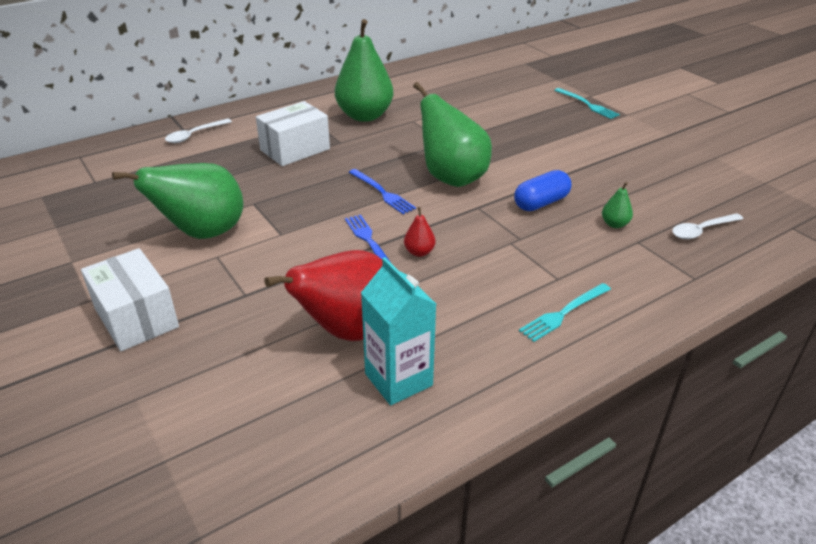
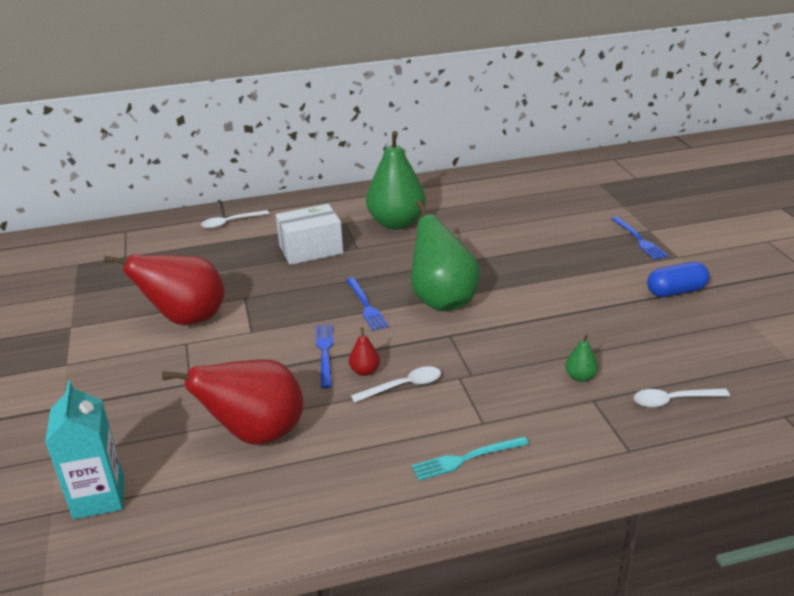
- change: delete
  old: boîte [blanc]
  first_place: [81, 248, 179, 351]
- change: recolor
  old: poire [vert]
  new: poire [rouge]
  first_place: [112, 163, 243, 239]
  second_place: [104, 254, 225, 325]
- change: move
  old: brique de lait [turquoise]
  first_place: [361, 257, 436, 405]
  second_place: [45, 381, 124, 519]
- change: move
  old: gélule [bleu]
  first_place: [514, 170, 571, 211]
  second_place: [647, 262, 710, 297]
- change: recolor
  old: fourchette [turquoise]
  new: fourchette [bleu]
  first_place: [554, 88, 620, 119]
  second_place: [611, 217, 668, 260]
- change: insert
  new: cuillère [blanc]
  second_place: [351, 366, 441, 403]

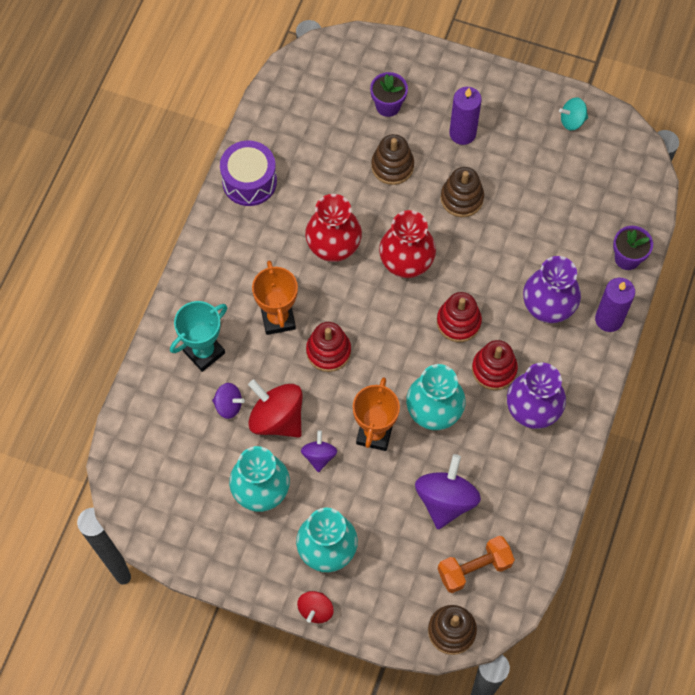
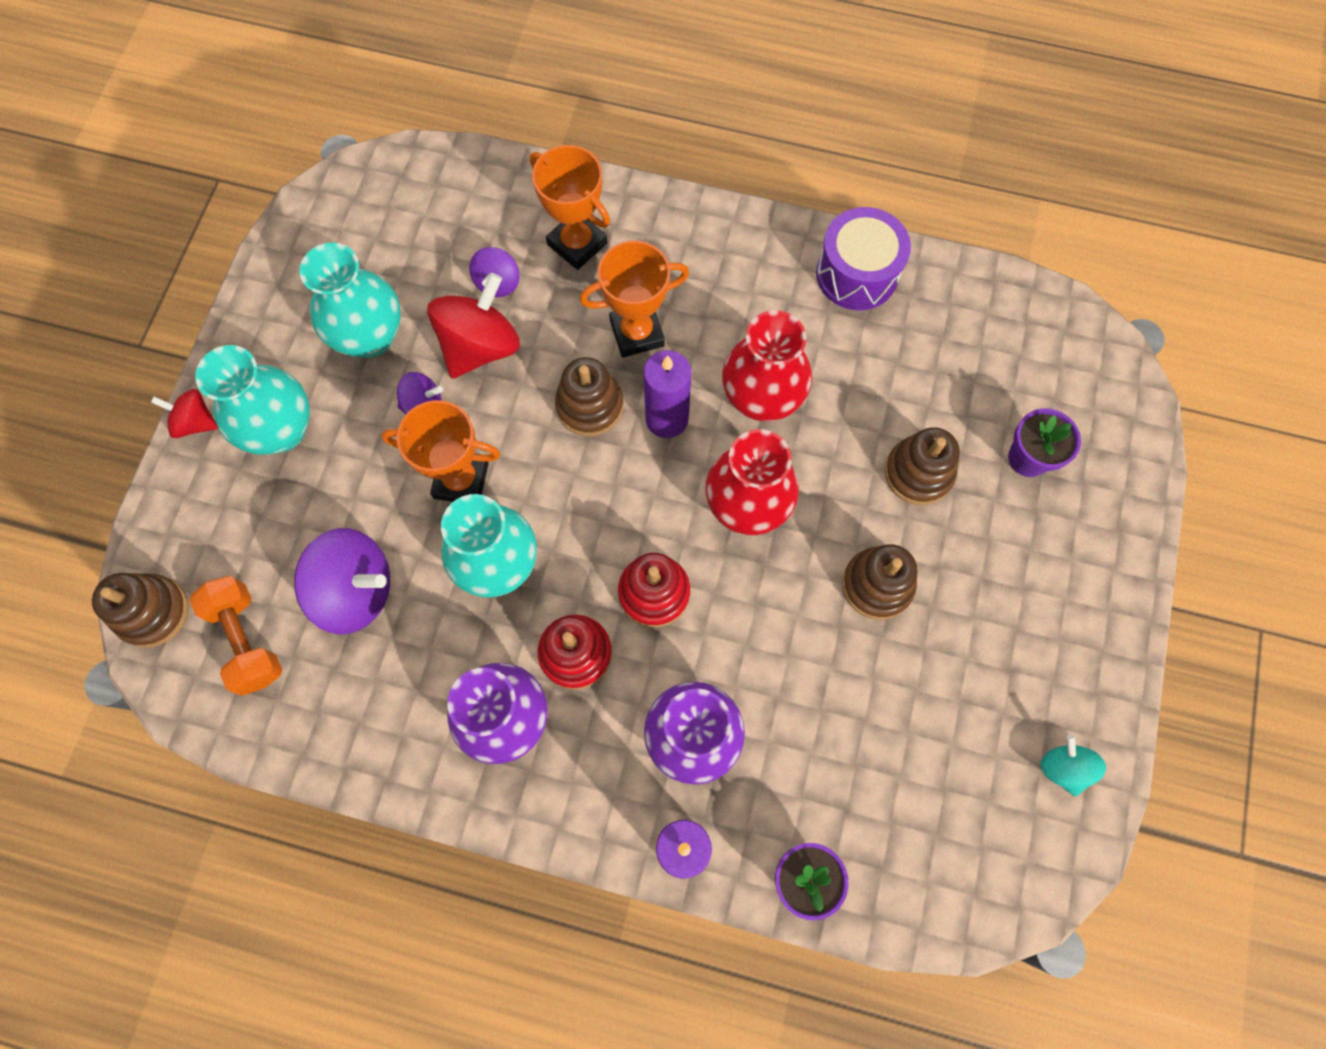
- change: recolor
  old: trophée [turquoise]
  new: trophée [orange]
  first_place: [170, 301, 227, 372]
  second_place: [530, 145, 610, 270]
- change: recolor
  old: jouet à empiler [rouge]
  new: jouet à empiler [marron]
  first_place: [306, 322, 351, 372]
  second_place: [555, 357, 623, 436]
- change: move
  old: bougie [violet]
  first_place: [449, 87, 482, 145]
  second_place: [643, 350, 691, 438]

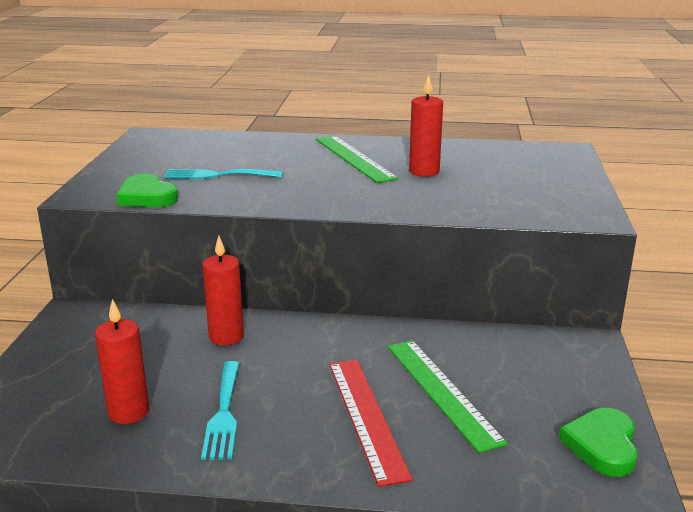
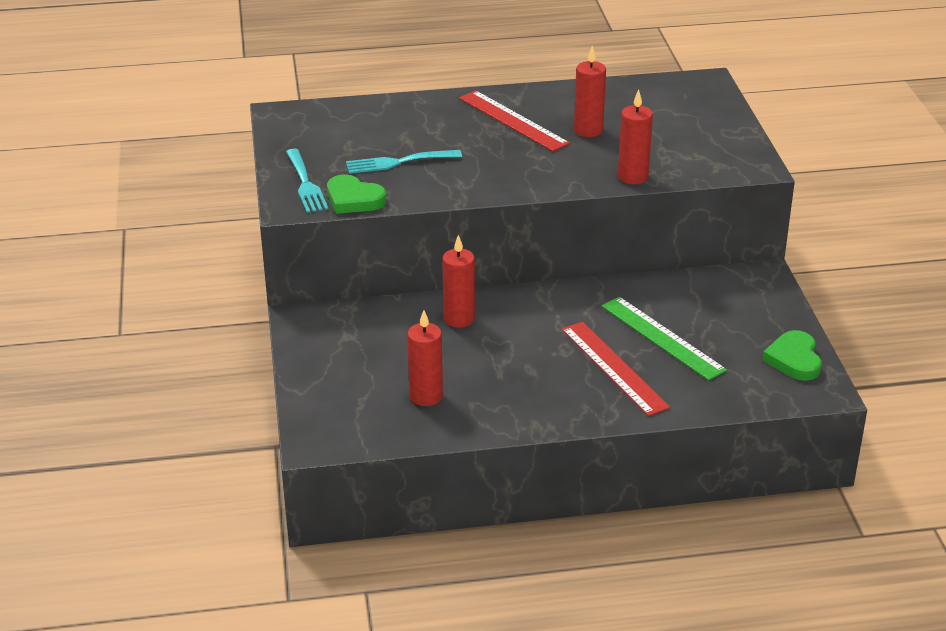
- change: move
  old: fourchette [turquoise]
  first_place: [201, 361, 240, 460]
  second_place: [286, 149, 328, 213]
- change: recolor
  old: règle [vert]
  new: règle [rouge]
  first_place: [316, 136, 398, 183]
  second_place: [459, 90, 570, 152]
- change: insert
  new: bougie [rouge]
  second_place: [618, 90, 653, 184]

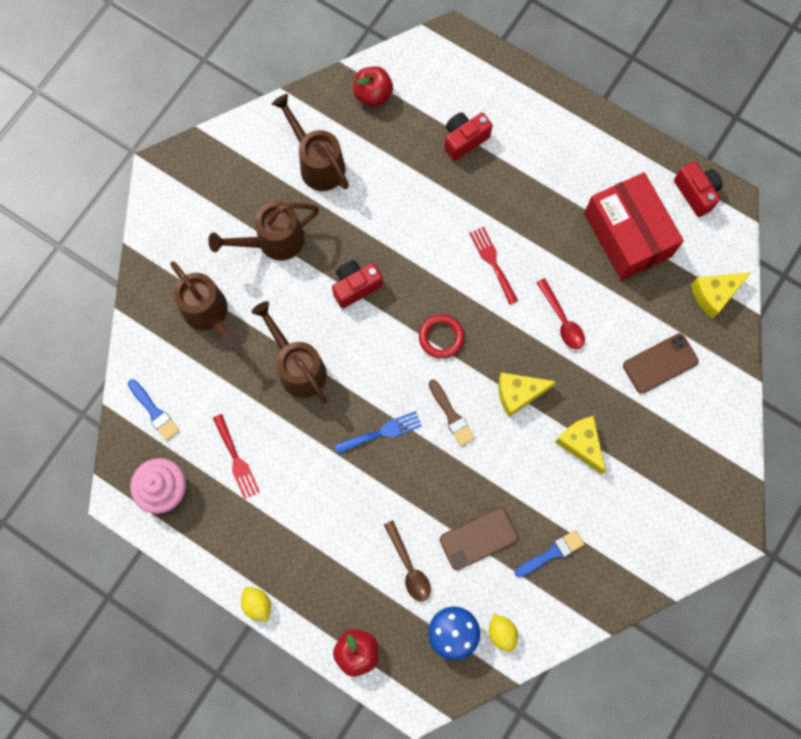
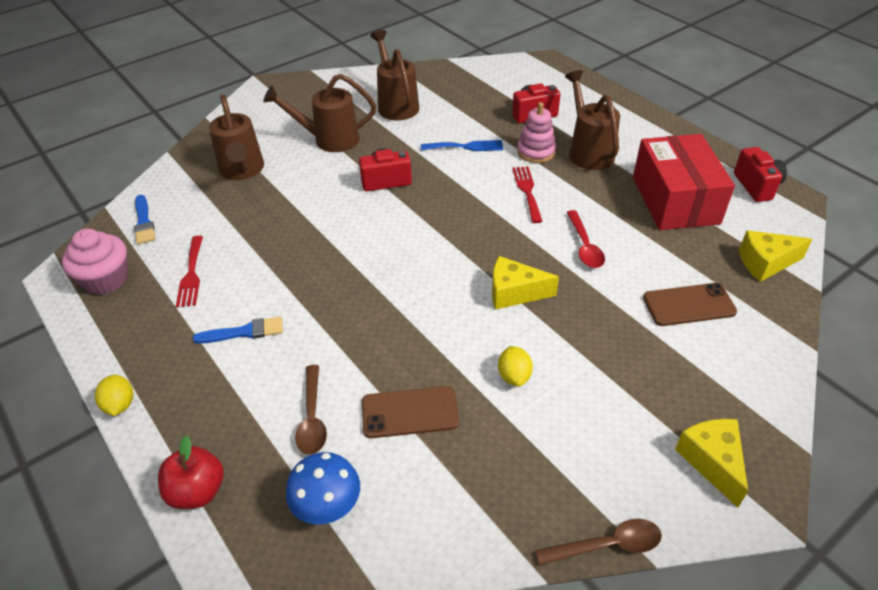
- change: move
  old: arrosoir [marron]
  first_place: [252, 301, 327, 404]
  second_place: [565, 70, 620, 170]
- change: move
  old: fourchette [bleu]
  first_place: [335, 411, 422, 454]
  second_place: [421, 140, 503, 151]
- change: delete
  old: pomme [rouge]
  first_place: [353, 66, 393, 107]
- change: delete
  old: anneau [rouge]
  first_place: [419, 314, 464, 359]
- change: delete
  old: pinceau [marron]
  first_place: [429, 380, 475, 446]
- change: move
  old: citron [jaune]
  first_place: [489, 614, 518, 652]
  second_place: [498, 346, 533, 387]
- change: move
  old: pinceau [bleu]
  first_place: [515, 530, 584, 577]
  second_place: [193, 317, 283, 344]
- change: move
  old: fromage [jaune]
  first_place: [555, 416, 606, 475]
  second_place: [675, 419, 748, 508]
- change: insert
  new: jouet à empiler [rose]
  second_place: [517, 102, 556, 163]
- change: insert
  new: cuillère [marron]
  second_place: [535, 519, 662, 566]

________________________

§ Task: If a record holds a picture, drop the picture and reproduce everything else exactly.

§ Task output:
- change: delete
  old: boîte [blanc]
  first_place: [81, 248, 179, 351]
- change: recolor
  old: poire [vert]
  new: poire [rouge]
  first_place: [112, 163, 243, 239]
  second_place: [104, 254, 225, 325]
- change: move
  old: brique de lait [turquoise]
  first_place: [361, 257, 436, 405]
  second_place: [45, 381, 124, 519]
- change: move
  old: gélule [bleu]
  first_place: [514, 170, 571, 211]
  second_place: [647, 262, 710, 297]
- change: recolor
  old: fourchette [turquoise]
  new: fourchette [bleu]
  first_place: [554, 88, 620, 119]
  second_place: [611, 217, 668, 260]
- change: insert
  new: cuillère [blanc]
  second_place: [351, 366, 441, 403]

- change: recolor
  old: trophée [turquoise]
  new: trophée [orange]
  first_place: [170, 301, 227, 372]
  second_place: [530, 145, 610, 270]
- change: recolor
  old: jouet à empiler [rouge]
  new: jouet à empiler [marron]
  first_place: [306, 322, 351, 372]
  second_place: [555, 357, 623, 436]
- change: move
  old: bougie [violet]
  first_place: [449, 87, 482, 145]
  second_place: [643, 350, 691, 438]

- change: move
  old: fourchette [turquoise]
  first_place: [201, 361, 240, 460]
  second_place: [286, 149, 328, 213]
- change: recolor
  old: règle [vert]
  new: règle [rouge]
  first_place: [316, 136, 398, 183]
  second_place: [459, 90, 570, 152]
- change: insert
  new: bougie [rouge]
  second_place: [618, 90, 653, 184]

- change: move
  old: arrosoir [marron]
  first_place: [252, 301, 327, 404]
  second_place: [565, 70, 620, 170]
- change: move
  old: fourchette [bleu]
  first_place: [335, 411, 422, 454]
  second_place: [421, 140, 503, 151]
- change: delete
  old: pomme [rouge]
  first_place: [353, 66, 393, 107]
- change: delete
  old: anneau [rouge]
  first_place: [419, 314, 464, 359]
- change: delete
  old: pinceau [marron]
  first_place: [429, 380, 475, 446]
- change: move
  old: citron [jaune]
  first_place: [489, 614, 518, 652]
  second_place: [498, 346, 533, 387]
- change: move
  old: pinceau [bleu]
  first_place: [515, 530, 584, 577]
  second_place: [193, 317, 283, 344]
- change: move
  old: fromage [jaune]
  first_place: [555, 416, 606, 475]
  second_place: [675, 419, 748, 508]
- change: insert
  new: jouet à empiler [rose]
  second_place: [517, 102, 556, 163]
- change: insert
  new: cuillère [marron]
  second_place: [535, 519, 662, 566]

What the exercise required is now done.